What is expected:
Which lines run from the line with "pink glue stick: 2 -> 3" through the line with "purple glue stick: 1 -> 2" in the entries below? Print them exactly, both ends included, and nothing more.

Material provided:
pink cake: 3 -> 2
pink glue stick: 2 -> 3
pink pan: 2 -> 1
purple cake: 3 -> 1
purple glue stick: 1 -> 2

...

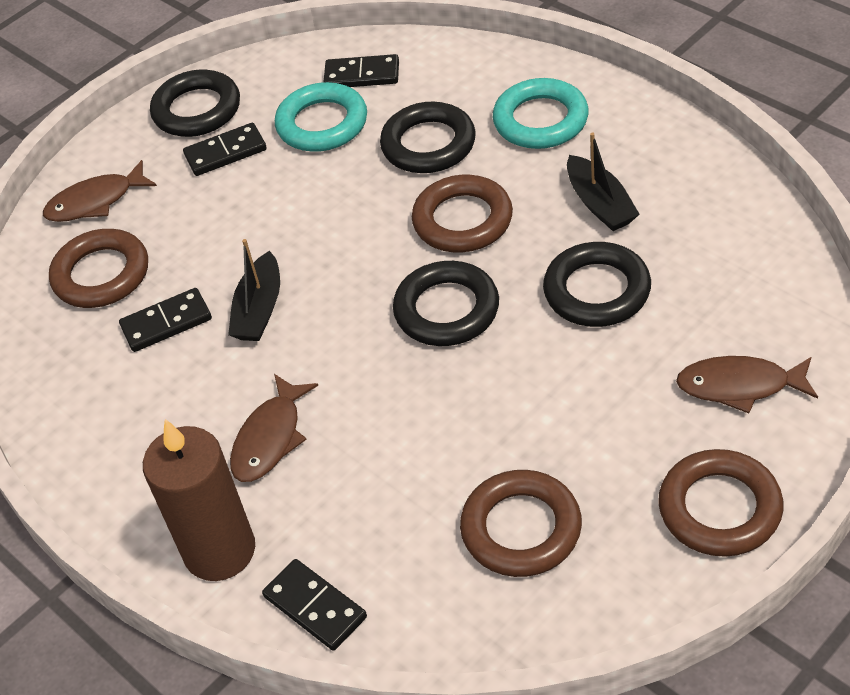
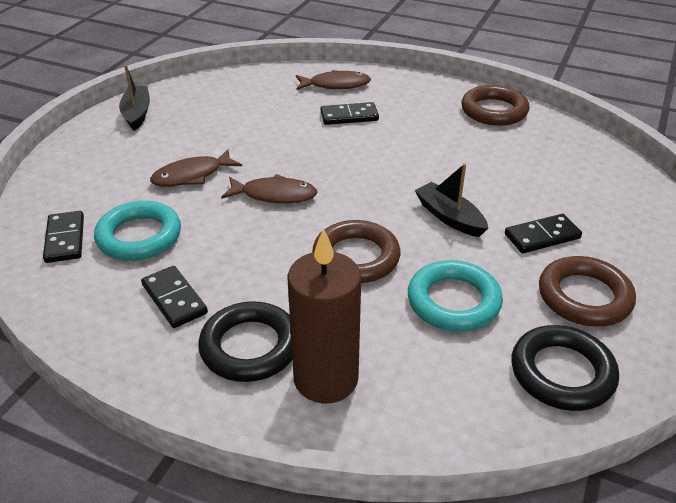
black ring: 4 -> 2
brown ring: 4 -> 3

The completed task:
pink glue stick: 2 -> 3
pink pan: 2 -> 1
purple cake: 3 -> 1
purple glue stick: 1 -> 2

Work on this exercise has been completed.